— WHAT TO PRODUCE —
In the records below, find the line that contains "yellow slope A17:C19", then transcribe it and every later line exactly, stopping at the final line.

(Dataset records)
========================
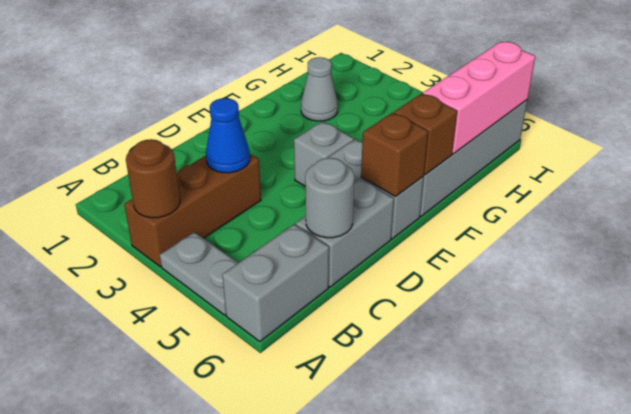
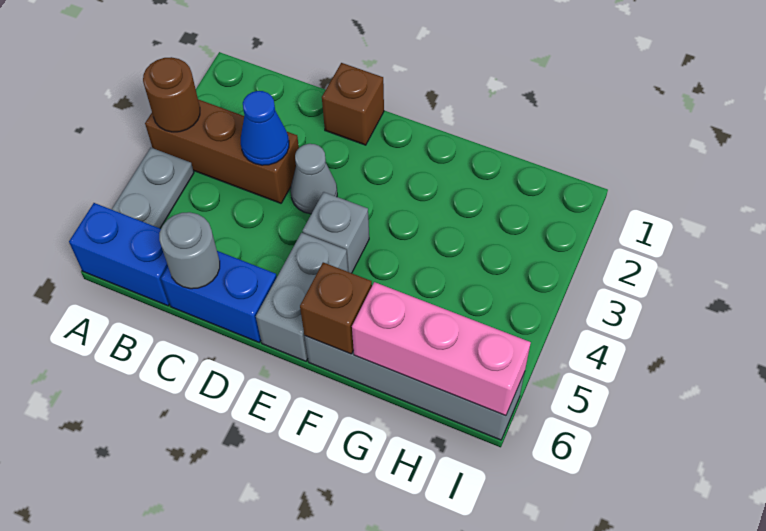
grey brick A6:B6 level 1 -> blue brick A6:B6 level 1
grey brick C6:D6 level 1 -> blue brick C6:D6 level 1
brown brick E6 level 2 -> brown brick D1 level 1
grey cone G2 level 1 -> grey cone D3 level 1

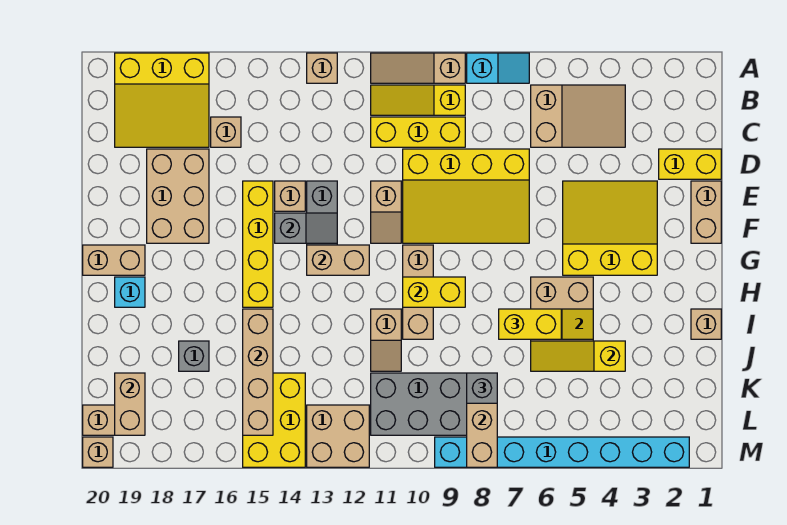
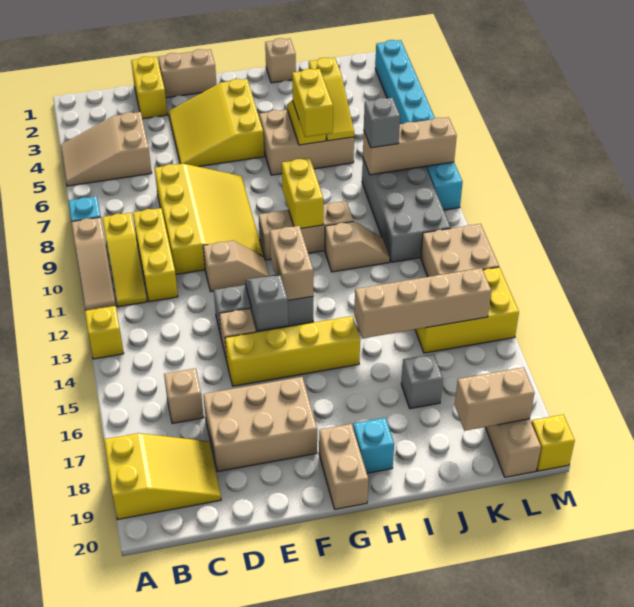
tan brick A13 level 1 -> yellow brick A13 level 1
yellow slope A17:C19 level 1 top A -> yellow slope A18:C19 level 1 top A
tan slope B4:C6 level 1 top 6 -> tan slope A4:C5 level 1 top C
tan brick M20 level 1 -> yellow brick M20 level 1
========================
— RESULT OF THIS EXERCISE —
yellow slope A17:C19 level 1 top A -> yellow slope A18:C19 level 1 top A
tan slope B4:C6 level 1 top 6 -> tan slope A4:C5 level 1 top C
tan brick M20 level 1 -> yellow brick M20 level 1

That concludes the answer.